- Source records
*** Begin section ***
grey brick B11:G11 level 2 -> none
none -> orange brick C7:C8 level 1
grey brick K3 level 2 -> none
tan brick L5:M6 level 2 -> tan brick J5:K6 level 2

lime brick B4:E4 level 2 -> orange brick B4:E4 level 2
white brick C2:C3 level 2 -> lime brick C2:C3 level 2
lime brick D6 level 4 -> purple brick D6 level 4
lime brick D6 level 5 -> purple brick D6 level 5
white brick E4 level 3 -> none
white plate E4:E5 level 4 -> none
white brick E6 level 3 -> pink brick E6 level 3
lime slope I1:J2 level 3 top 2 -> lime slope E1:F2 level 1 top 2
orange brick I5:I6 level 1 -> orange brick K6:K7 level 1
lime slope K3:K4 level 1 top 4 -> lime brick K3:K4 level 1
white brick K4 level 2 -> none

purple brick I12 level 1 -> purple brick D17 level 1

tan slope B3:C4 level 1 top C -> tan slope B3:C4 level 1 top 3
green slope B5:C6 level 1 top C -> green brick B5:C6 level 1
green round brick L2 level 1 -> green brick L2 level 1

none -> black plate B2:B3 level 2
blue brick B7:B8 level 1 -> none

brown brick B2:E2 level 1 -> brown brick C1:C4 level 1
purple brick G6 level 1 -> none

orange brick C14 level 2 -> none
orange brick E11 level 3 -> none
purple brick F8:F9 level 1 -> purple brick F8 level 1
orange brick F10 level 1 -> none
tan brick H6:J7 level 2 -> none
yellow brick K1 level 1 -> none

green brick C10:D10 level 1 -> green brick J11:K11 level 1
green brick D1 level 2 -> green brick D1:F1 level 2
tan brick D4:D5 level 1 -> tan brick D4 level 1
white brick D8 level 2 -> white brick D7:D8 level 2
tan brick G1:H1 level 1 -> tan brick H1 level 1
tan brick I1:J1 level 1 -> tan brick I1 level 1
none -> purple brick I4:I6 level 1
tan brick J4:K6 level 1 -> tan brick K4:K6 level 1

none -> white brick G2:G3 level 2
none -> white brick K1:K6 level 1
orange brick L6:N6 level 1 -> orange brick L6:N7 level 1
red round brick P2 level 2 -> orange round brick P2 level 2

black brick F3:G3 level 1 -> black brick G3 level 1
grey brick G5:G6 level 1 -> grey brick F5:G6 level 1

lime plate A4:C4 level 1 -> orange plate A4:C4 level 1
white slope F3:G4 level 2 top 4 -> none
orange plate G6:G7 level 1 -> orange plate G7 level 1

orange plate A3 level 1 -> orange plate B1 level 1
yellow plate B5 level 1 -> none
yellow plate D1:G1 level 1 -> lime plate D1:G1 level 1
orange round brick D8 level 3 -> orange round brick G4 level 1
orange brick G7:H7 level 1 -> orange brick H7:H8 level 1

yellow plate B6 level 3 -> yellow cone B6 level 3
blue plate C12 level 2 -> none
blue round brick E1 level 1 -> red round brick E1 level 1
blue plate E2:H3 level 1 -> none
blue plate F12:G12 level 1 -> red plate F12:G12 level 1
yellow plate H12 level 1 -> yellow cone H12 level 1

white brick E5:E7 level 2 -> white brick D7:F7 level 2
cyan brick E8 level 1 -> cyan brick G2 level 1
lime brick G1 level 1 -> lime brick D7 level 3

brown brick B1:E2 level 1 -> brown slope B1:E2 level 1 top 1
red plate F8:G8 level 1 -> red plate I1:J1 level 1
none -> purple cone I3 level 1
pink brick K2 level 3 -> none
*** End section ***
All lines from the one containing "blue plate E2:H3 level 1 -> none" to the last line above should be reproduced exactly, and no other lines should be given.

blue plate E2:H3 level 1 -> none
blue plate F12:G12 level 1 -> red plate F12:G12 level 1
yellow plate H12 level 1 -> yellow cone H12 level 1

white brick E5:E7 level 2 -> white brick D7:F7 level 2
cyan brick E8 level 1 -> cyan brick G2 level 1
lime brick G1 level 1 -> lime brick D7 level 3

brown brick B1:E2 level 1 -> brown slope B1:E2 level 1 top 1
red plate F8:G8 level 1 -> red plate I1:J1 level 1
none -> purple cone I3 level 1
pink brick K2 level 3 -> none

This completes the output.